** Material supplied **
▼▼▼
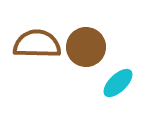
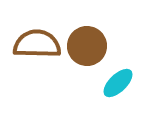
brown circle: moved 1 px right, 1 px up
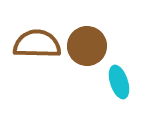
cyan ellipse: moved 1 px right, 1 px up; rotated 64 degrees counterclockwise
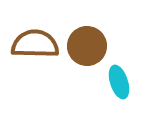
brown semicircle: moved 2 px left
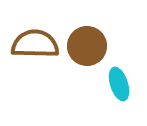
cyan ellipse: moved 2 px down
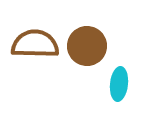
cyan ellipse: rotated 24 degrees clockwise
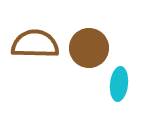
brown circle: moved 2 px right, 2 px down
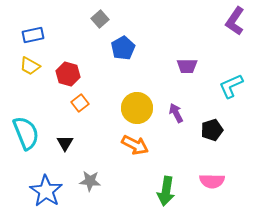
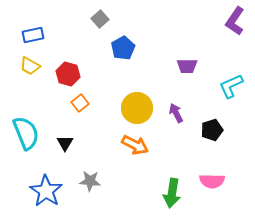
green arrow: moved 6 px right, 2 px down
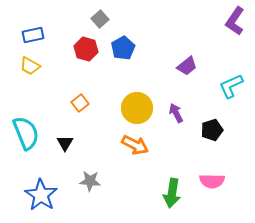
purple trapezoid: rotated 40 degrees counterclockwise
red hexagon: moved 18 px right, 25 px up
blue star: moved 5 px left, 4 px down
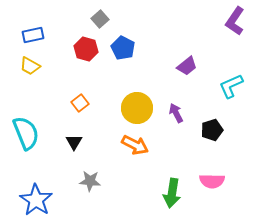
blue pentagon: rotated 15 degrees counterclockwise
black triangle: moved 9 px right, 1 px up
blue star: moved 5 px left, 5 px down
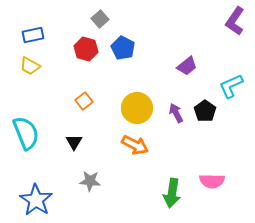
orange square: moved 4 px right, 2 px up
black pentagon: moved 7 px left, 19 px up; rotated 20 degrees counterclockwise
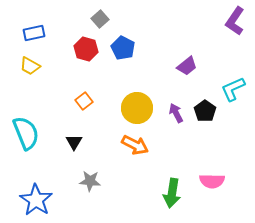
blue rectangle: moved 1 px right, 2 px up
cyan L-shape: moved 2 px right, 3 px down
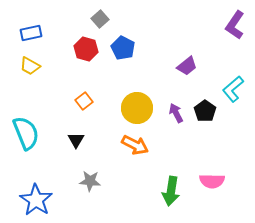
purple L-shape: moved 4 px down
blue rectangle: moved 3 px left
cyan L-shape: rotated 16 degrees counterclockwise
black triangle: moved 2 px right, 2 px up
green arrow: moved 1 px left, 2 px up
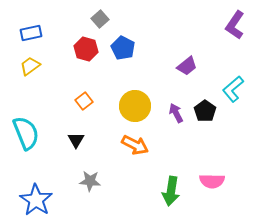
yellow trapezoid: rotated 115 degrees clockwise
yellow circle: moved 2 px left, 2 px up
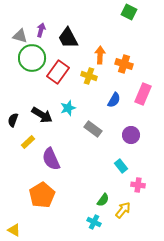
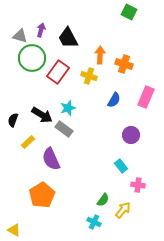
pink rectangle: moved 3 px right, 3 px down
gray rectangle: moved 29 px left
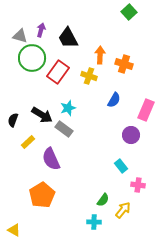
green square: rotated 21 degrees clockwise
pink rectangle: moved 13 px down
cyan cross: rotated 24 degrees counterclockwise
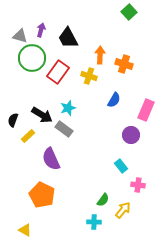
yellow rectangle: moved 6 px up
orange pentagon: rotated 15 degrees counterclockwise
yellow triangle: moved 11 px right
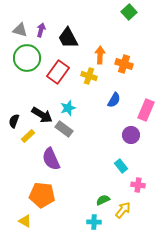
▲▲▲
** What you should do **
Starting at the line that has "yellow trapezoid: rotated" and continuing through the end of the records, rename "pink" to "magenta" and write those lines again with nothing else changed. Leave the pictures out.

** Output **
yellow trapezoid: rotated 115 degrees clockwise
yellow circle: moved 2 px left, 2 px up
magenta rectangle: moved 3 px right, 3 px down
gray rectangle: moved 29 px left
green square: rotated 21 degrees clockwise
magenta rectangle: moved 13 px down
cyan cross: rotated 24 degrees counterclockwise
yellow rectangle: moved 6 px up
orange pentagon: rotated 15 degrees counterclockwise
yellow triangle: moved 11 px right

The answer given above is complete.